**What you should do**
All of the entries need to be written out again, exactly as they are.

(Beginning of Information)

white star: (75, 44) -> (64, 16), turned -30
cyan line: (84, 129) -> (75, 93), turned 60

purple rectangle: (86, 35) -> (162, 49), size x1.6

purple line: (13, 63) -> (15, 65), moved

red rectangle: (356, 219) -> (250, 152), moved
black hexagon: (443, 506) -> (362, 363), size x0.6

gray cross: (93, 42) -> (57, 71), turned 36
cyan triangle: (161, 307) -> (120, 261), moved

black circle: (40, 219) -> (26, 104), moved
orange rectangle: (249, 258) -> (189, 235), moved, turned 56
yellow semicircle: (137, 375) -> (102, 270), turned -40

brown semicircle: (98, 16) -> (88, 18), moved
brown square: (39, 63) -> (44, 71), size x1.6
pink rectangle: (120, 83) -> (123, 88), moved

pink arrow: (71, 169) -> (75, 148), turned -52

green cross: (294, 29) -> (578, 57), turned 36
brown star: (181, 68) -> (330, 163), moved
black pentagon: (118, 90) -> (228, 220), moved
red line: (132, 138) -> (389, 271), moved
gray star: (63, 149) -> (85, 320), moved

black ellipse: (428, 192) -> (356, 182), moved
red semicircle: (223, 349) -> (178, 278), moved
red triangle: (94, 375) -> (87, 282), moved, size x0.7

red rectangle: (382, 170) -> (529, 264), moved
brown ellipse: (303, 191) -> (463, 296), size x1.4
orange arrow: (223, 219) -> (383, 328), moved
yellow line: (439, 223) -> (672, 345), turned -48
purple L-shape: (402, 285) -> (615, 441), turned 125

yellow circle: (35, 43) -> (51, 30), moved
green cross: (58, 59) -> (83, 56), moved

(End of Information)

**Solution to the exercise**
white star: (75, 44) -> (64, 16), turned -30
cyan line: (84, 129) -> (75, 93), turned 60

purple rectangle: (86, 35) -> (162, 49), size x1.6

purple line: (13, 63) -> (15, 65), moved

red rectangle: (356, 219) -> (250, 152), moved
black hexagon: (443, 506) -> (362, 363), size x0.6

gray cross: (93, 42) -> (57, 71), turned 36
cyan triangle: (161, 307) -> (120, 261), moved

black circle: (40, 219) -> (26, 104), moved
orange rectangle: (249, 258) -> (189, 235), moved, turned 56
yellow semicircle: (137, 375) -> (102, 270), turned -40

brown semicircle: (98, 16) -> (88, 18), moved
brown square: (39, 63) -> (44, 71), size x1.6
pink rectangle: (120, 83) -> (123, 88), moved

pink arrow: (71, 169) -> (75, 148), turned -52

green cross: (294, 29) -> (578, 57), turned 36
brown star: (181, 68) -> (330, 163), moved
black pentagon: (118, 90) -> (228, 220), moved
red line: (132, 138) -> (389, 271), moved
gray star: (63, 149) -> (85, 320), moved

black ellipse: (428, 192) -> (356, 182), moved
red semicircle: (223, 349) -> (178, 278), moved
red triangle: (94, 375) -> (87, 282), moved, size x0.7

red rectangle: (382, 170) -> (529, 264), moved
brown ellipse: (303, 191) -> (463, 296), size x1.4
orange arrow: (223, 219) -> (383, 328), moved
yellow line: (439, 223) -> (672, 345), turned -48
purple L-shape: (402, 285) -> (615, 441), turned 125

yellow circle: (35, 43) -> (51, 30), moved
green cross: (58, 59) -> (83, 56), moved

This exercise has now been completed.